● Instruction
Locate each line in the rows below that contains the string "place", with uppercase and lowercase letters counting as different, and copy those lines.

● Material for this task
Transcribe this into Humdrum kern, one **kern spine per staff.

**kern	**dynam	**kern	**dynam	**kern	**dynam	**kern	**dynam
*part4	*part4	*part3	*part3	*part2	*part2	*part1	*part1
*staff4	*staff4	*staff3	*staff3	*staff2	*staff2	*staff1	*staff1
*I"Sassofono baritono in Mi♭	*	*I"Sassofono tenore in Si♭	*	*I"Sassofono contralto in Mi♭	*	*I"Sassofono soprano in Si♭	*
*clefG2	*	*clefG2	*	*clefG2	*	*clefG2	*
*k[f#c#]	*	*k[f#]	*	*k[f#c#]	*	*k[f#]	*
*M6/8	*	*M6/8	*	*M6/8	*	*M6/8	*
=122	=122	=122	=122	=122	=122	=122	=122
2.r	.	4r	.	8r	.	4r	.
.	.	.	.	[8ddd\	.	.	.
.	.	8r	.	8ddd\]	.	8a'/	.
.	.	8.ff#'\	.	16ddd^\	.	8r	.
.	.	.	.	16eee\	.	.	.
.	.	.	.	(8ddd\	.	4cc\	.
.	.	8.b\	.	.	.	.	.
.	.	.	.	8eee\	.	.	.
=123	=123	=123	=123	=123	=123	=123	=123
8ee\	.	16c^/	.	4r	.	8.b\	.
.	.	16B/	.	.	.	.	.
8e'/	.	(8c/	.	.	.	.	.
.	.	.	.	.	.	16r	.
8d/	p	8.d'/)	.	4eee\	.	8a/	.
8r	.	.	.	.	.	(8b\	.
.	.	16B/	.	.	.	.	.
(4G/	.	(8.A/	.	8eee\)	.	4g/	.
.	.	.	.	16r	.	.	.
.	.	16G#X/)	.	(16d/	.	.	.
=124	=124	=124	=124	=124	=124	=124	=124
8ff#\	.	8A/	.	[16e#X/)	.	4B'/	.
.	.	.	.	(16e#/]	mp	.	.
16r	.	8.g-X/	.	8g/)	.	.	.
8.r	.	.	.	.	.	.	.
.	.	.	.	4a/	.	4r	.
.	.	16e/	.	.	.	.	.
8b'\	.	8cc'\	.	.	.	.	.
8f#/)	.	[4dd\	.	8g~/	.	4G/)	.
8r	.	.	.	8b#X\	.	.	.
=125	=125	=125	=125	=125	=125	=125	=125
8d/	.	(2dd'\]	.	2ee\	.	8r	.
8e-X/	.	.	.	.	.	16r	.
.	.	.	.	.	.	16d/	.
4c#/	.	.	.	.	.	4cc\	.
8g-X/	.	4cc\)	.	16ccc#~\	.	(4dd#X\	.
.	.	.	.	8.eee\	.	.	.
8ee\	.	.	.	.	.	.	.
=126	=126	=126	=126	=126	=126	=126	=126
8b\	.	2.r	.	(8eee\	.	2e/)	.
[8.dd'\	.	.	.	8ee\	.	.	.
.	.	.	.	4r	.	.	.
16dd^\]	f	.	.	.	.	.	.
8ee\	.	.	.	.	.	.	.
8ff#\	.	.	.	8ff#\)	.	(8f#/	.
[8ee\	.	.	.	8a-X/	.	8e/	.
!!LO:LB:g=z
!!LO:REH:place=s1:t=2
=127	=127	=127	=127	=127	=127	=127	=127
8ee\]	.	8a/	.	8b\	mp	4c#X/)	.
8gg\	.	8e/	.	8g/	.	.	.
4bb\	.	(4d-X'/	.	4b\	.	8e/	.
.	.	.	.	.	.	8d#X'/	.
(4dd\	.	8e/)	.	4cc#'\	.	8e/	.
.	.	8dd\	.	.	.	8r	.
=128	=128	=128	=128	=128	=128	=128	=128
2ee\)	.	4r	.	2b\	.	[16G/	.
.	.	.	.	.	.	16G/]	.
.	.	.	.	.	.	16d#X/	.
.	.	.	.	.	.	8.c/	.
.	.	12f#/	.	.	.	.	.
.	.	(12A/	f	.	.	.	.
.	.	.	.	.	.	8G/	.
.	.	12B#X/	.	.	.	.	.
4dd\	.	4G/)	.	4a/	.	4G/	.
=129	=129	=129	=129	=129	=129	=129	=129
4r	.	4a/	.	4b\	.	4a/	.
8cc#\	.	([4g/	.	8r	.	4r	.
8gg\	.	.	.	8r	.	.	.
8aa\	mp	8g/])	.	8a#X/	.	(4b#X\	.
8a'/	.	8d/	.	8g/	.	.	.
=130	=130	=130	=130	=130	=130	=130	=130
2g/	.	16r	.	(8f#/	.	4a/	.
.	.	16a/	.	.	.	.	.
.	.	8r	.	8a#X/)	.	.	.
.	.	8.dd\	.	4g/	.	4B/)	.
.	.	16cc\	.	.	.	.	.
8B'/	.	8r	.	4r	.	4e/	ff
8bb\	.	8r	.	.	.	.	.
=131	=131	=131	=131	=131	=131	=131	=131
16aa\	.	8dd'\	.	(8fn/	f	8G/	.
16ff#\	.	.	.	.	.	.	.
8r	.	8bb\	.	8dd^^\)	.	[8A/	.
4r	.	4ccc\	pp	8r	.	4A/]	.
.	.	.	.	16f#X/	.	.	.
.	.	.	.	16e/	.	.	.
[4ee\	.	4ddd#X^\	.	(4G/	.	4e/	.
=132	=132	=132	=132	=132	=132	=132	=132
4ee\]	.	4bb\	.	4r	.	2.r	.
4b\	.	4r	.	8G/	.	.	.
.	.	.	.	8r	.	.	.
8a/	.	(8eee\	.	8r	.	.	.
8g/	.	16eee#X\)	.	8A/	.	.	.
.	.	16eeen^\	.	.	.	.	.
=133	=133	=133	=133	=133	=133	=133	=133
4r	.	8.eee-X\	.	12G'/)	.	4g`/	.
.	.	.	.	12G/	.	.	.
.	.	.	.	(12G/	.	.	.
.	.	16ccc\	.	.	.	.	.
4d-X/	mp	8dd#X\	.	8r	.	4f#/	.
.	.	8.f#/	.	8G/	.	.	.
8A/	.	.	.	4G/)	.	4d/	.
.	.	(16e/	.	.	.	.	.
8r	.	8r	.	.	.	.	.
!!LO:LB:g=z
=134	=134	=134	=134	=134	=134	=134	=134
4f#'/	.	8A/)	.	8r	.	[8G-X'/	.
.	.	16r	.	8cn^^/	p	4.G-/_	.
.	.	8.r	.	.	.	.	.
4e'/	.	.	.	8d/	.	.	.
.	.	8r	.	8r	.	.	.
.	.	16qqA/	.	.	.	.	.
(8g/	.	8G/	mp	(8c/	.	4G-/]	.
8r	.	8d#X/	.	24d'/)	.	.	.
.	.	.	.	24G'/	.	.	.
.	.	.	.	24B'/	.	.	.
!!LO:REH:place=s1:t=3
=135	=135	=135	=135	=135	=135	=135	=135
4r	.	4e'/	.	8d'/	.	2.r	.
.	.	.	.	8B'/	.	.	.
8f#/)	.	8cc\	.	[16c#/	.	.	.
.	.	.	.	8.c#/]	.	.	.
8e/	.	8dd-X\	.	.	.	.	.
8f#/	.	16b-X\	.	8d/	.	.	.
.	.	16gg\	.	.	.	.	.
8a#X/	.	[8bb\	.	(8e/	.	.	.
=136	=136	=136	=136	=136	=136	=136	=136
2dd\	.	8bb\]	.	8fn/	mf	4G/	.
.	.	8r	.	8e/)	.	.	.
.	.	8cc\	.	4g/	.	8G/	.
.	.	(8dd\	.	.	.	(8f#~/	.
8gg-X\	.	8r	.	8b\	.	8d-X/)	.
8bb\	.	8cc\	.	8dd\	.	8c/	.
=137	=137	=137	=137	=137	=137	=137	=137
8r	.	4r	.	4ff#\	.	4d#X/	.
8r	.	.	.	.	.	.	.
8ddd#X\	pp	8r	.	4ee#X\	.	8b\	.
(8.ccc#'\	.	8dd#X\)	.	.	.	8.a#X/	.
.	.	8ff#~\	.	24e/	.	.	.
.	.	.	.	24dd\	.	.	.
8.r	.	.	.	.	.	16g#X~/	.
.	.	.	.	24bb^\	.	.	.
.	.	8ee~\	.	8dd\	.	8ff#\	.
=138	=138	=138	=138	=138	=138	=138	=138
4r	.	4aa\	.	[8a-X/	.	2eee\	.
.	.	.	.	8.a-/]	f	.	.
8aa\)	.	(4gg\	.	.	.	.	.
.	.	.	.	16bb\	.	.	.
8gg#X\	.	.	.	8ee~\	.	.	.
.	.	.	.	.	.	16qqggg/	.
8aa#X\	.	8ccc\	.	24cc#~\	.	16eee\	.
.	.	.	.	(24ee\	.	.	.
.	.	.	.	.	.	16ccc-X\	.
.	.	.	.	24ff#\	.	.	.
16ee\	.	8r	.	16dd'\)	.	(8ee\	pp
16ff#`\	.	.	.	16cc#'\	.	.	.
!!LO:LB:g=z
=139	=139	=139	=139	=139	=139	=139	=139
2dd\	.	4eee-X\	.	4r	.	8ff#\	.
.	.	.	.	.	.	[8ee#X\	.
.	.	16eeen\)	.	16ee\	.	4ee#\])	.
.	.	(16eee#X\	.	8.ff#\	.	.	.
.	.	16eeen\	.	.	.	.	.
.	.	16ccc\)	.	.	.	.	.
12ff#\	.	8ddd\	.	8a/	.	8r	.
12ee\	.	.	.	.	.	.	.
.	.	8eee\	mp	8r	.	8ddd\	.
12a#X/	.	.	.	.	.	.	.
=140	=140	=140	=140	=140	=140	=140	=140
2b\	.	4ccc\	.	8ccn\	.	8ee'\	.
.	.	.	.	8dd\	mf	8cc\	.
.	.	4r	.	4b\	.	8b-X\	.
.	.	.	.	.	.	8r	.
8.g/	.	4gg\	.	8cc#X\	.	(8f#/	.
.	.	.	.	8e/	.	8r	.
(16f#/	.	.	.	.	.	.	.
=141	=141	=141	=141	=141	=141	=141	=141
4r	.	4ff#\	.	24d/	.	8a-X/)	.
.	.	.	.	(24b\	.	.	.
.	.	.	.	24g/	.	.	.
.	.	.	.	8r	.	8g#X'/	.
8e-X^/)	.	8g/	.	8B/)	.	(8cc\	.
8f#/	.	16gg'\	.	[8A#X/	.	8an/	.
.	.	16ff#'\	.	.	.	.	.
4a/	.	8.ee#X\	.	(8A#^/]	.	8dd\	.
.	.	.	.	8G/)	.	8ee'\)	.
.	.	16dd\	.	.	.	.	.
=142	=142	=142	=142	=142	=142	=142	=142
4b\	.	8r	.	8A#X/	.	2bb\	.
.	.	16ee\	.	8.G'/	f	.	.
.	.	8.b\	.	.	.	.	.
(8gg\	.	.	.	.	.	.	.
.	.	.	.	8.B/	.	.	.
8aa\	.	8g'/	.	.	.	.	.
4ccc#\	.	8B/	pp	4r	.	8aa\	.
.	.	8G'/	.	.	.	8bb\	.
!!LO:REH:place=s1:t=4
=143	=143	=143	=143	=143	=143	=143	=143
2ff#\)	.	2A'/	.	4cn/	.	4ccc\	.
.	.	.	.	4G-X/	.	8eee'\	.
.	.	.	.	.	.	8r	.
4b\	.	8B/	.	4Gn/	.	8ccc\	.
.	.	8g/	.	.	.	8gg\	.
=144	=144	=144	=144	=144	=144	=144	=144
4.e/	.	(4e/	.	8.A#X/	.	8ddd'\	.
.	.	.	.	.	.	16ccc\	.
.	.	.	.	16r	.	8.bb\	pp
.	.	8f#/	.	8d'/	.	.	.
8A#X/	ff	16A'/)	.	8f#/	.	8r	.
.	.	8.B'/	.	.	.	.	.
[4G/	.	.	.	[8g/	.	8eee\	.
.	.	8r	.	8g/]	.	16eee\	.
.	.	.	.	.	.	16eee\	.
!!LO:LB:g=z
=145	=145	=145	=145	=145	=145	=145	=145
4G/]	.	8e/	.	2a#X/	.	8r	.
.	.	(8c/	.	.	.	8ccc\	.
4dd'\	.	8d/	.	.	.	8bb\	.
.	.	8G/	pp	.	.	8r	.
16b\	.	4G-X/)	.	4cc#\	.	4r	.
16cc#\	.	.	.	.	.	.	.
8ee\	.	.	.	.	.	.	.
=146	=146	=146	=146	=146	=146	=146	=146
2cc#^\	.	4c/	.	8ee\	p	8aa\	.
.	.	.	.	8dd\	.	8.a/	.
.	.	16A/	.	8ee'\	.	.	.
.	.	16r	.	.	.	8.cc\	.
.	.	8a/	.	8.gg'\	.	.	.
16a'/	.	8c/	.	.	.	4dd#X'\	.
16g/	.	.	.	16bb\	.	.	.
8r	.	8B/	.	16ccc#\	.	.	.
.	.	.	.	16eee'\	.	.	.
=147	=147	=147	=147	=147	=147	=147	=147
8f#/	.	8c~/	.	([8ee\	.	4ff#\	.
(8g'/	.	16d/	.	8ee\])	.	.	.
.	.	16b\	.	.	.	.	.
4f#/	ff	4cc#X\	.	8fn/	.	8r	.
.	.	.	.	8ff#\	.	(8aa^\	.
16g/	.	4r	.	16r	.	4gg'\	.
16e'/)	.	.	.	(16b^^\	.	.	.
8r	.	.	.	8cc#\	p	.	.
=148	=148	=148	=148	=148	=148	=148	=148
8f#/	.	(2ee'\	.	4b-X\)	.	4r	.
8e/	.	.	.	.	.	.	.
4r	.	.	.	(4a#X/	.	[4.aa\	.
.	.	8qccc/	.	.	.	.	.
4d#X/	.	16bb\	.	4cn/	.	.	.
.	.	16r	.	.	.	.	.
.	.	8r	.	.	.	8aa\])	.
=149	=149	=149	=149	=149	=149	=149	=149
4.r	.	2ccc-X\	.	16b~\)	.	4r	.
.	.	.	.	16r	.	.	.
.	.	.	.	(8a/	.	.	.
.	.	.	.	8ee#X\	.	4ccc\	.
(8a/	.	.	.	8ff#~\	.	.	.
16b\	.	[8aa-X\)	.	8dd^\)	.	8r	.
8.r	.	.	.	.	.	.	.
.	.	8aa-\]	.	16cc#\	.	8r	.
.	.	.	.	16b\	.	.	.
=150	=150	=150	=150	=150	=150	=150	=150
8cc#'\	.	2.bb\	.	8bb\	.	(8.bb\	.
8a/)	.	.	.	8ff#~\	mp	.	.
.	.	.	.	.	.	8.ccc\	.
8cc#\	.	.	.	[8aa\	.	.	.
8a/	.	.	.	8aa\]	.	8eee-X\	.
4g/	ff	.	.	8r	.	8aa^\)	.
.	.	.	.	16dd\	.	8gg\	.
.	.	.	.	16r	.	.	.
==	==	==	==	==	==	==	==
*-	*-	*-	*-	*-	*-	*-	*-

● Full output
!!LO:REH:place=s1:t=2
!!LO:REH:place=s1:t=3
!!LO:REH:place=s1:t=4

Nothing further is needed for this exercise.